## Problem details
Exclude images and print all the records verbatim.

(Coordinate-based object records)
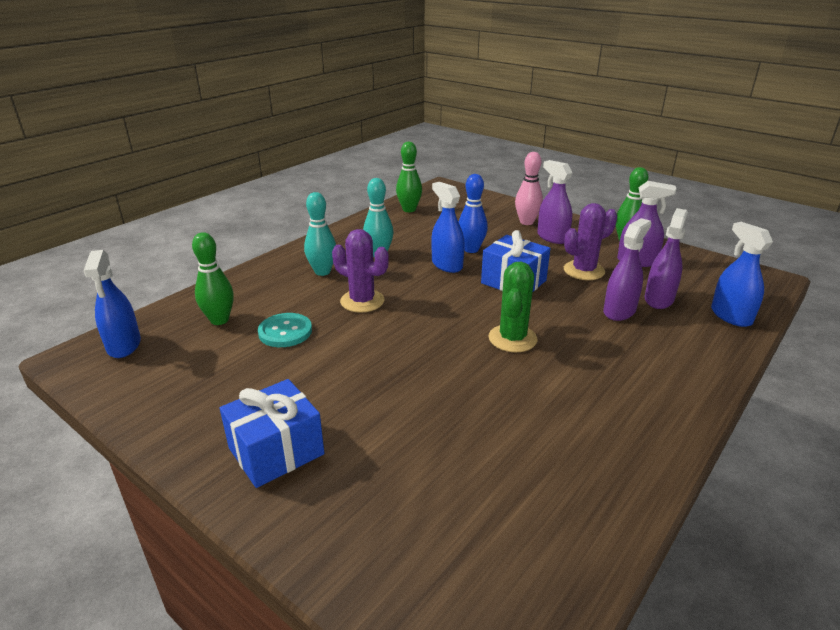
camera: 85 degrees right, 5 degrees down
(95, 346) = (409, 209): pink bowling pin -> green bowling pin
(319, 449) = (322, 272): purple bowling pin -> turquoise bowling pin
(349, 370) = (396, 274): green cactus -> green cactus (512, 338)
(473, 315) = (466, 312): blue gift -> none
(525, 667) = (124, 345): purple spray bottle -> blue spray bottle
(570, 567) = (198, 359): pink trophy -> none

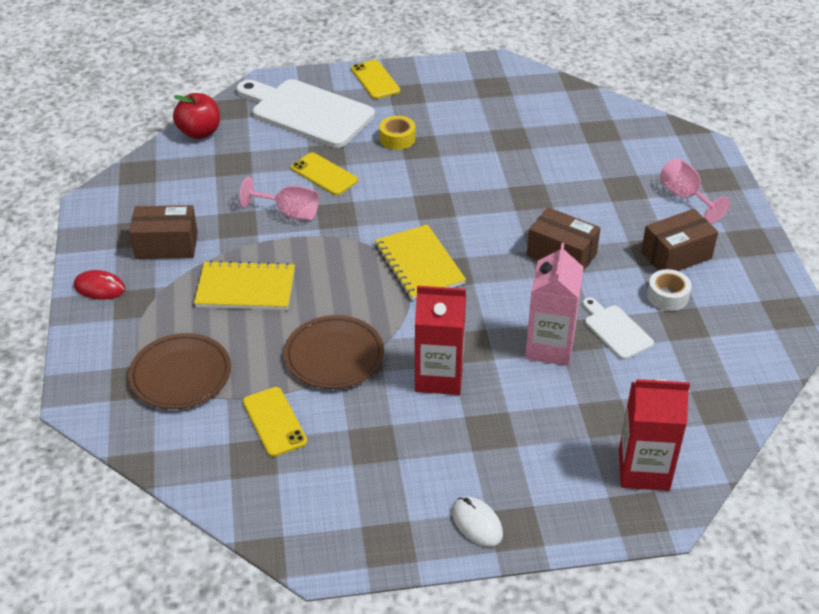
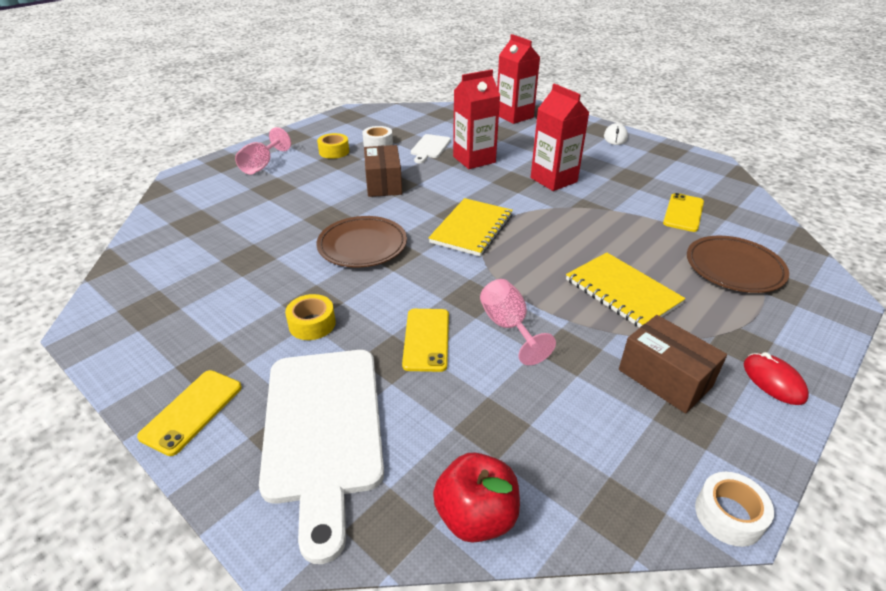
camera: 130 degrees left, 5 degrees down
(89, 201) = (728, 515): none -> white tape
(334, 356) = (604, 219): brown plate -> brown plate (362, 246)
(549, 347) = (474, 159): pink carton -> red carton
(676, 255) = (334, 151): brown box -> yellow tape

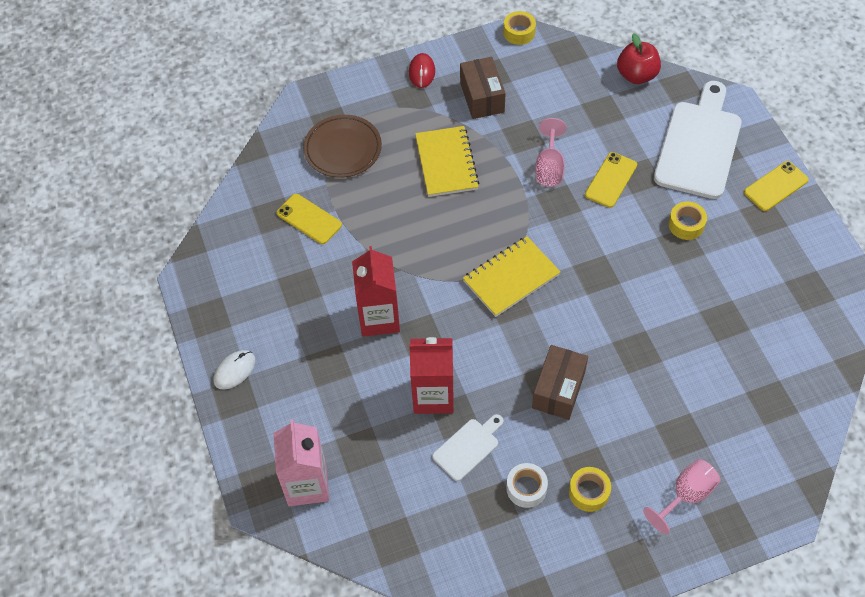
camera: 150 degrees left, 20 degrees up
(362, 246) = (619, 296): brown plate -> none
(514, 116) = (307, 484): red carton -> pink carton
(683, 213) = (309, 219): yellow phone -> yellow phone turned 75 degrees clockwise
(728, 515) = (519, 32): white tape -> yellow tape

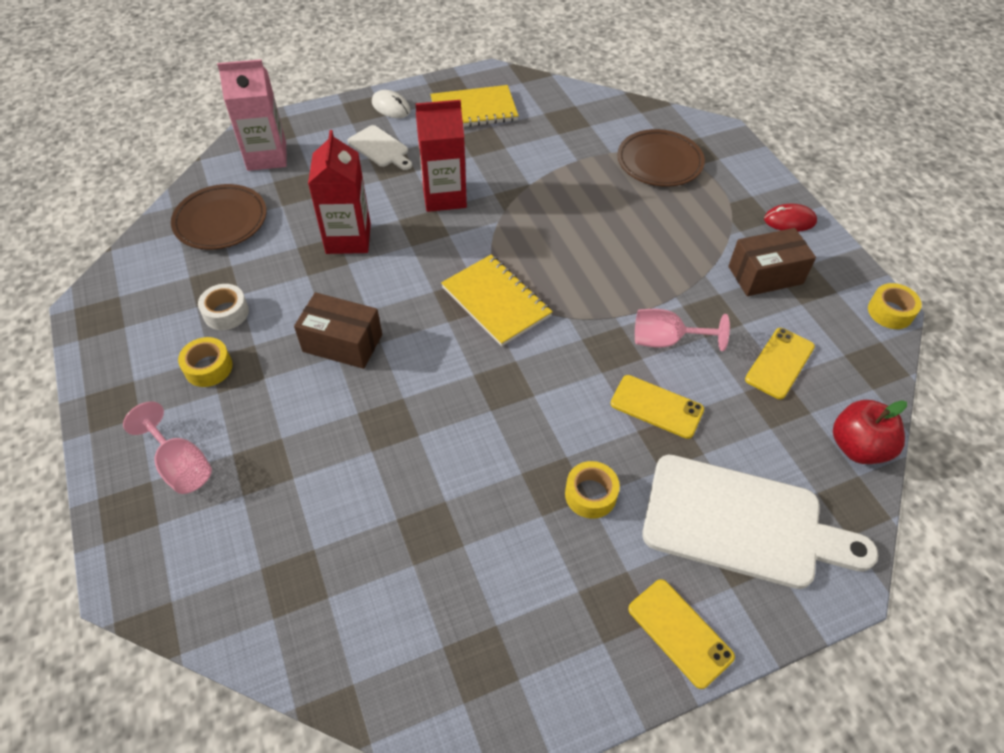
camera: 85 degrees right, 5 degrees down
(309, 219) = (564, 143): yellow phone -> yellow phone (779, 363)
(405, 514) = (221, 221): none -> brown plate
(446, 163) = (655, 244): yellow notebook -> yellow notebook (474, 110)
(468, 447) = (283, 266): white cutting board -> white cutting board (380, 148)

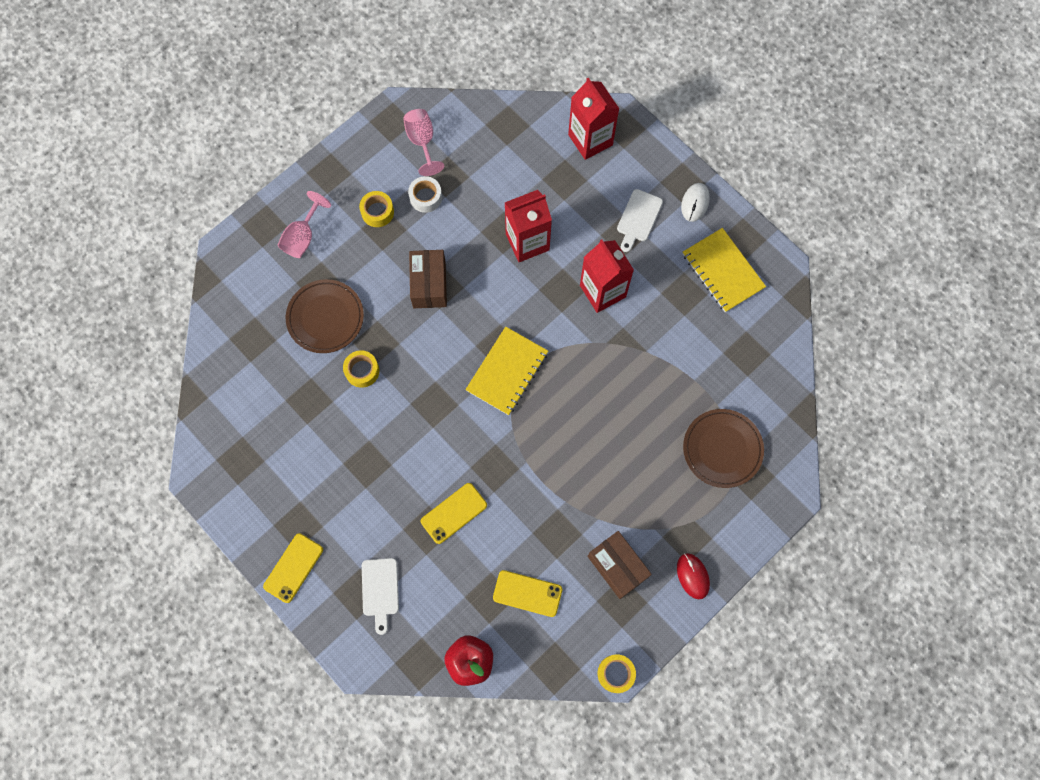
camera: 70 degrees right, 20 degrees up
(221, 221) = (508, 146): brown plate -> brown plate (325, 318)
(267, 156) = (590, 140): pink carton -> red carton
(590, 494) = (368, 489): yellow tape -> yellow tape (362, 371)
(656, 406) = (454, 513): yellow phone -> yellow phone turned 45 degrees clockwise
(666, 340) = (517, 505): pink goblet -> pink goblet (422, 142)
(741, 523) = (380, 590): white cutting board -> white cutting board, size x0.49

## Response
camera: 85 degrees right, 5 degrees down
(95, 346) = (409, 209): pink bowling pin -> green bowling pin
(319, 449) = (322, 272): purple bowling pin -> turquoise bowling pin
(349, 370) = (396, 274): green cactus -> green cactus (512, 338)
(473, 315) = (466, 312): blue gift -> none
(525, 667) = (124, 345): purple spray bottle -> blue spray bottle
(570, 567) = (198, 359): pink trophy -> none

camera: 130 degrees left, 5 degrees down
(89, 201) = (728, 515): none -> white tape
(334, 356) = (604, 219): brown plate -> brown plate (362, 246)
(549, 347) = (474, 159): pink carton -> red carton
(676, 255) = (334, 151): brown box -> yellow tape

camera: 150 degrees left, 20 degrees up
(362, 246) = (619, 296): brown plate -> none
(514, 116) = (307, 484): red carton -> pink carton
(683, 213) = (309, 219): yellow phone -> yellow phone turned 75 degrees clockwise
(728, 515) = (519, 32): white tape -> yellow tape

camera: 85 degrees right, 5 degrees down
(309, 219) = (564, 143): yellow phone -> yellow phone (779, 363)
(405, 514) = (221, 221): none -> brown plate
(446, 163) = (655, 244): yellow notebook -> yellow notebook (474, 110)
(468, 447) = (283, 266): white cutting board -> white cutting board (380, 148)

camera: 70 degrees right, 20 degrees up
(221, 221) = (508, 146): brown plate -> brown plate (325, 318)
(267, 156) = (590, 140): pink carton -> red carton
(590, 494) = (368, 489): yellow tape -> yellow tape (362, 371)
(656, 406) = (454, 513): yellow phone -> yellow phone turned 45 degrees clockwise
(666, 340) = (517, 505): pink goblet -> pink goblet (422, 142)
(741, 523) = (380, 590): white cutting board -> white cutting board, size x0.49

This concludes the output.